Records from a collection

-------------------------

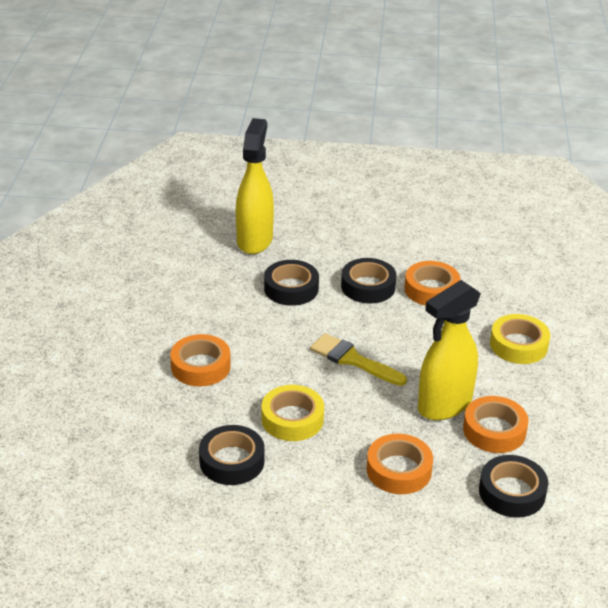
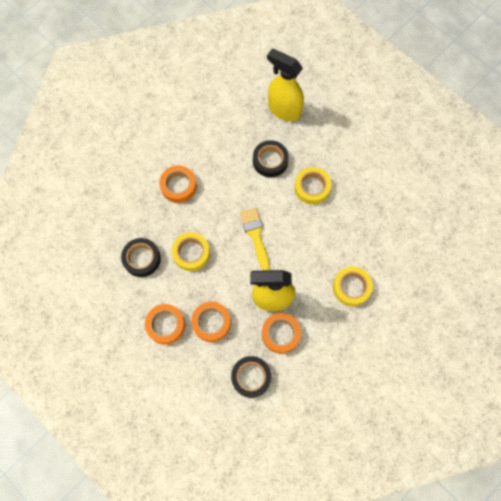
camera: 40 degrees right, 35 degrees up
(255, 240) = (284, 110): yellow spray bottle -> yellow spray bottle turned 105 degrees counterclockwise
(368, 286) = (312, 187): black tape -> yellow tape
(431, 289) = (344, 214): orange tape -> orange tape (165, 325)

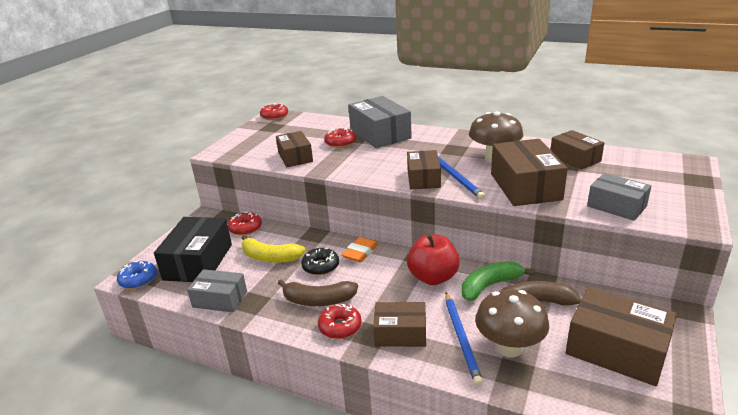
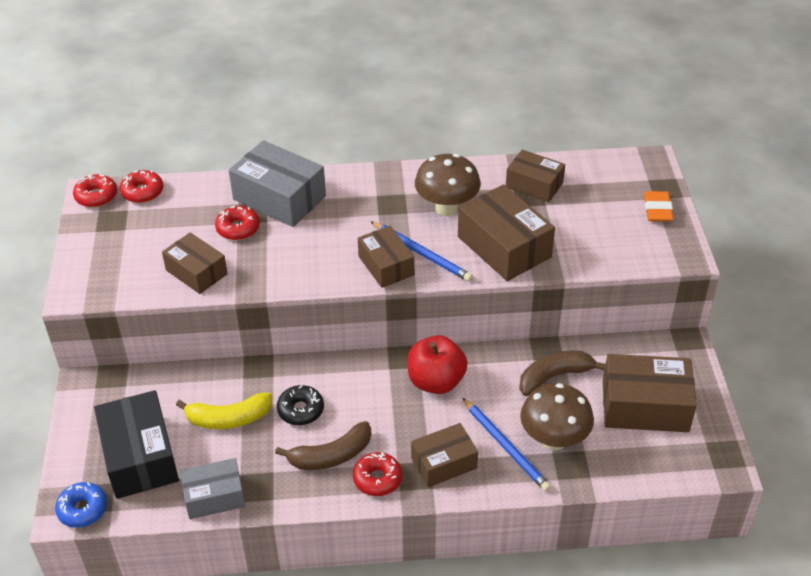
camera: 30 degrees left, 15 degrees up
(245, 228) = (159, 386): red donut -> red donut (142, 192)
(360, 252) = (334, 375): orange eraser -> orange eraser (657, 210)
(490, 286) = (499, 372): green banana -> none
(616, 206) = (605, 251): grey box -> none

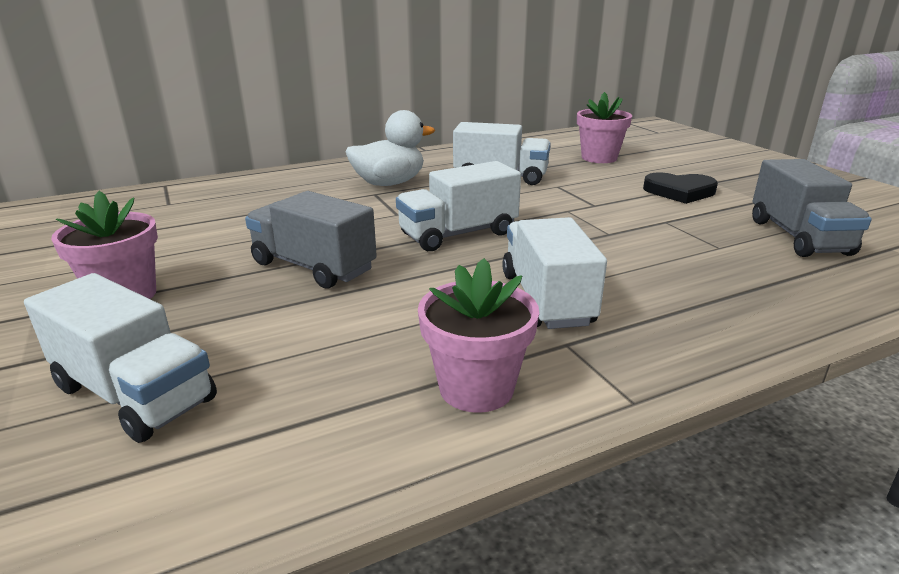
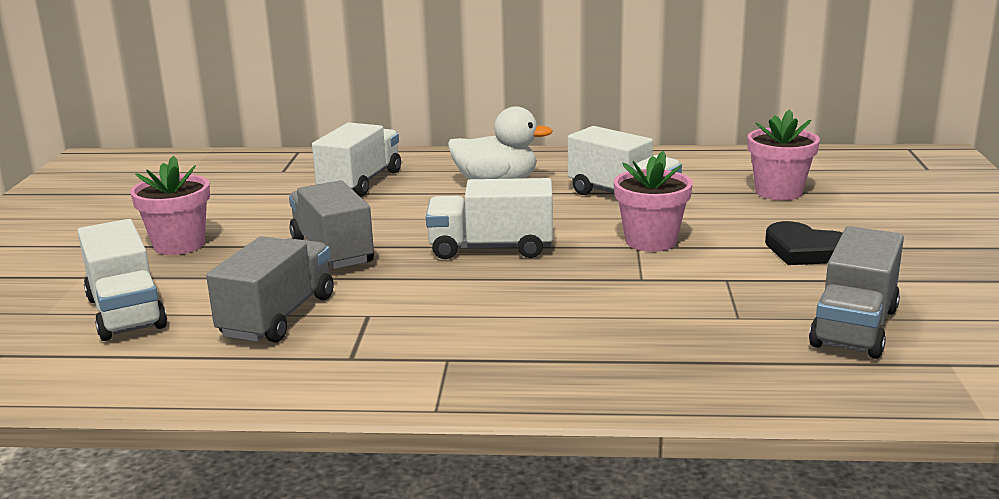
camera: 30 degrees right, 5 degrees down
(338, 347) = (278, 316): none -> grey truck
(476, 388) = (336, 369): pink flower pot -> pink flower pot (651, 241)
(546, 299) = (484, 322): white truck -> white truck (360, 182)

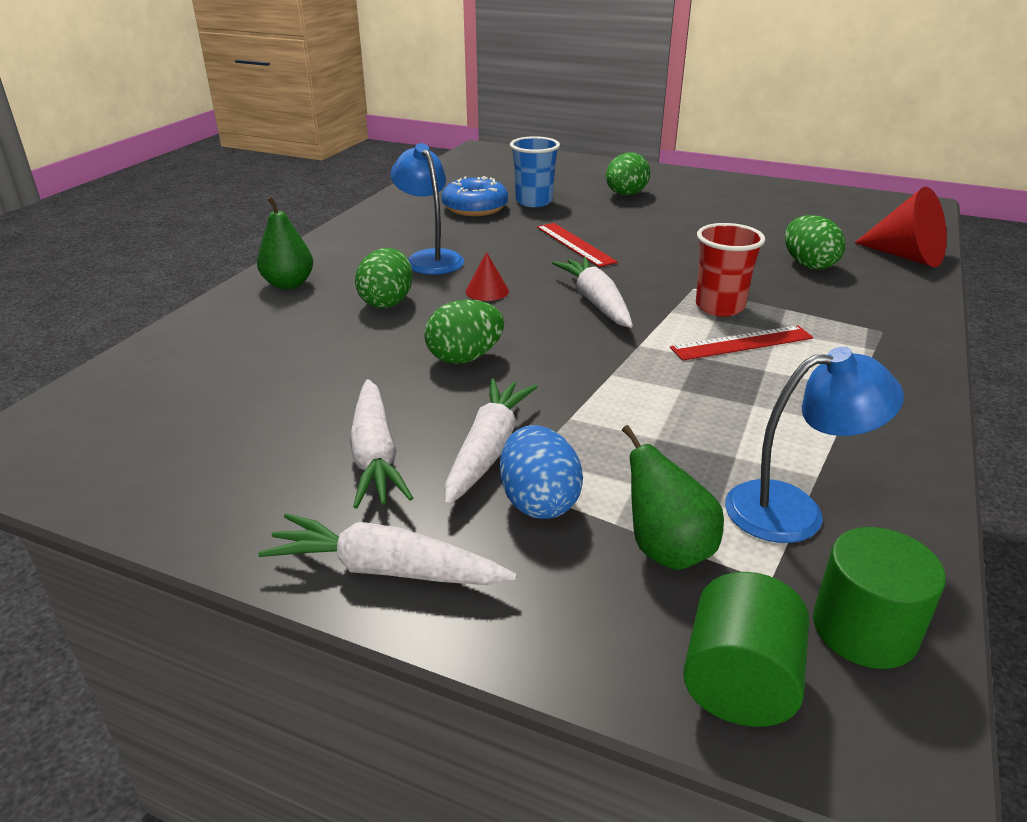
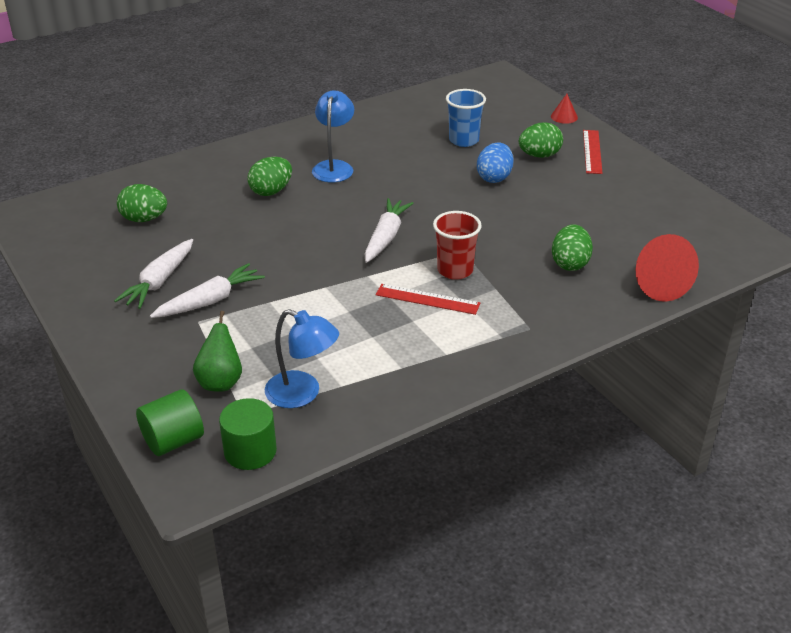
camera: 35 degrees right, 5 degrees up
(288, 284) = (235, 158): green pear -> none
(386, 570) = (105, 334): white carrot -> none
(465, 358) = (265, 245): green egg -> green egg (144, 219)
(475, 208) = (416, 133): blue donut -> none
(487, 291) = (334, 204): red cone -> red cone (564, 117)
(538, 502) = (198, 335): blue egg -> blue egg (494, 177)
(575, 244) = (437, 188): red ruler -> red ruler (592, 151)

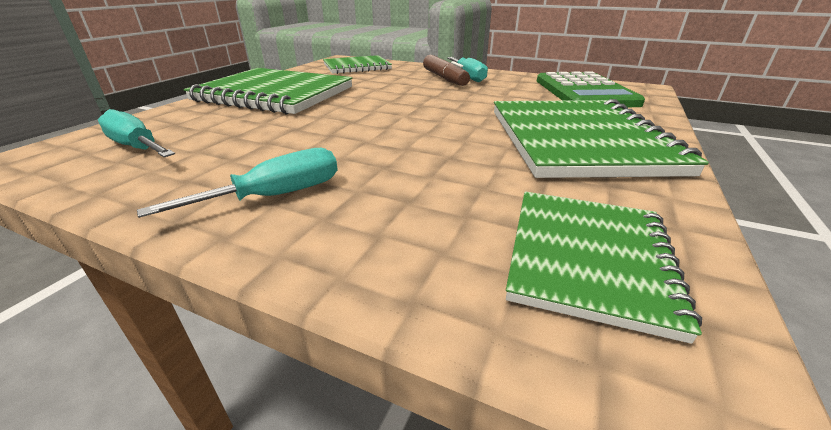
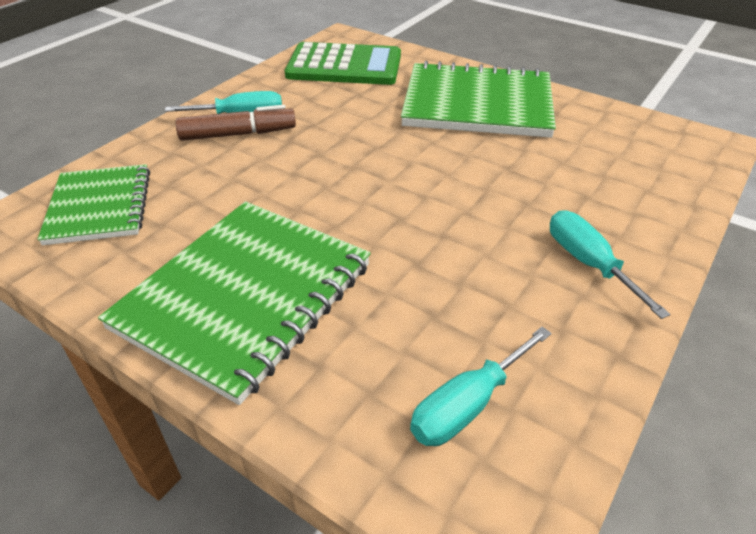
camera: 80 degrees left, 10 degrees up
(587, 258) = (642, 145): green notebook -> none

-------------------------

--- About this task ---
When you come to the line containing "(245, 228) = (159, 386): red" in the records above, repeat that line and all lines after it exactly, but not the pictures.

--- Output for this exercise ---
(245, 228) = (159, 386): red donut -> red donut (142, 192)
(360, 252) = (334, 375): orange eraser -> orange eraser (657, 210)
(490, 286) = (499, 372): green banana -> none
(616, 206) = (605, 251): grey box -> none

camera: 30 degrees right, 5 degrees down
(338, 347) = (278, 316): none -> grey truck
(476, 388) = (336, 369): pink flower pot -> pink flower pot (651, 241)
(546, 299) = (484, 322): white truck -> white truck (360, 182)

camera: 35 degrees right, 5 degrees up
(288, 284) = (235, 158): green pear -> none
(386, 570) = (105, 334): white carrot -> none
(465, 358) = (265, 245): green egg -> green egg (144, 219)
(475, 208) = (416, 133): blue donut -> none
(487, 291) = (334, 204): red cone -> red cone (564, 117)
(538, 502) = (198, 335): blue egg -> blue egg (494, 177)
(575, 244) = (437, 188): red ruler -> red ruler (592, 151)

camera: 80 degrees left, 10 degrees up
(587, 258) = (642, 145): green notebook -> none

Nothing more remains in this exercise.